Work item: Return the lines beginning at the one that contains "(455, 225) = (671, 231): yellow" and running to the end of the records, exactly and with nothing else. Omit pictures.

....

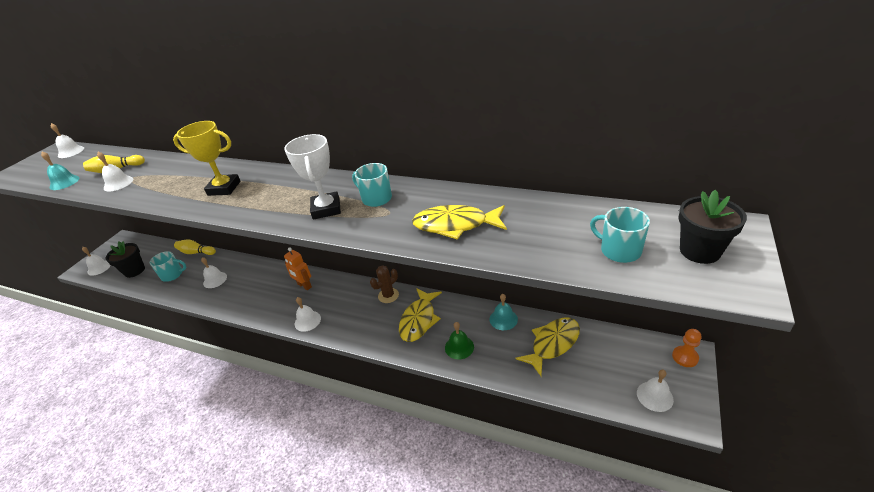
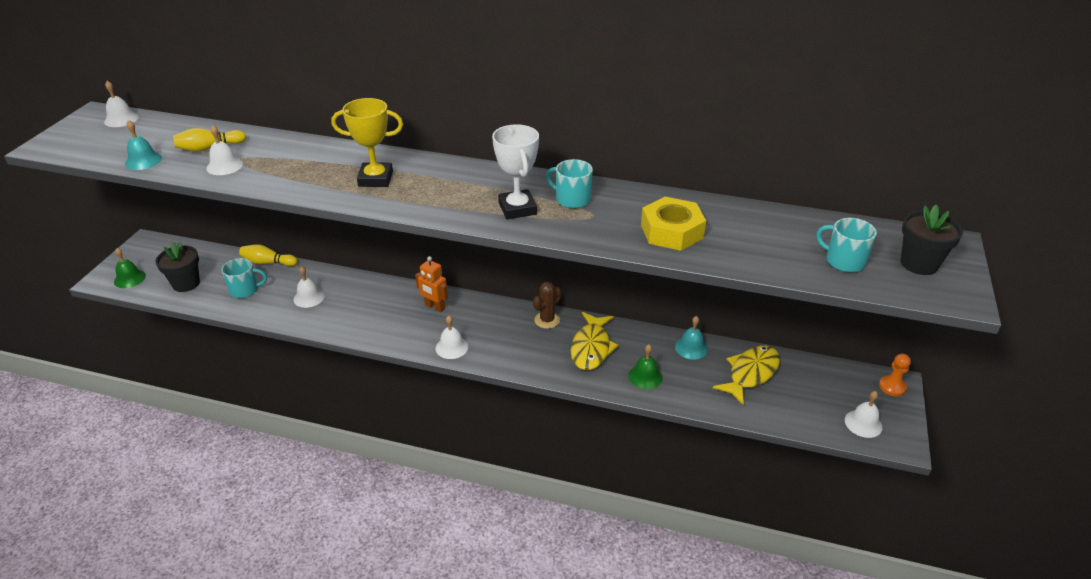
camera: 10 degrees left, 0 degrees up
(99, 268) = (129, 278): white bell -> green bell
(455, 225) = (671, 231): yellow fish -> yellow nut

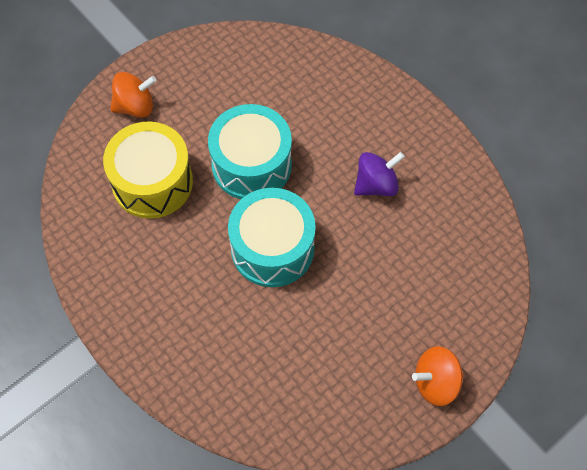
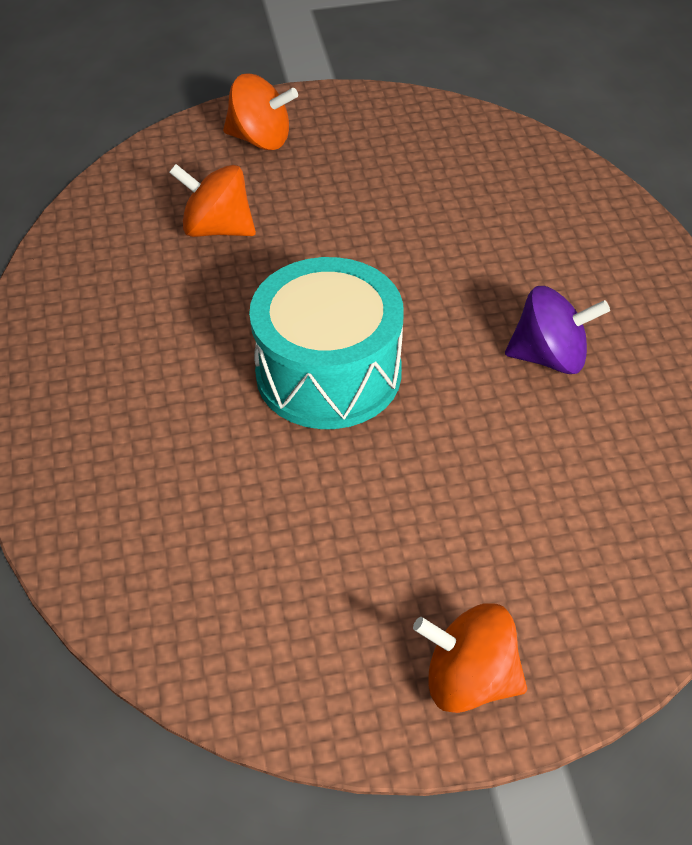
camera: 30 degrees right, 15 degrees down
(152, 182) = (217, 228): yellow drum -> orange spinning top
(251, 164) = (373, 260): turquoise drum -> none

....

Exercise solution:
(455, 225) = (671, 231): yellow fish -> yellow nut

camera: 30 degrees right, 15 degrees down
(152, 182) = (217, 228): yellow drum -> orange spinning top
(251, 164) = (373, 260): turquoise drum -> none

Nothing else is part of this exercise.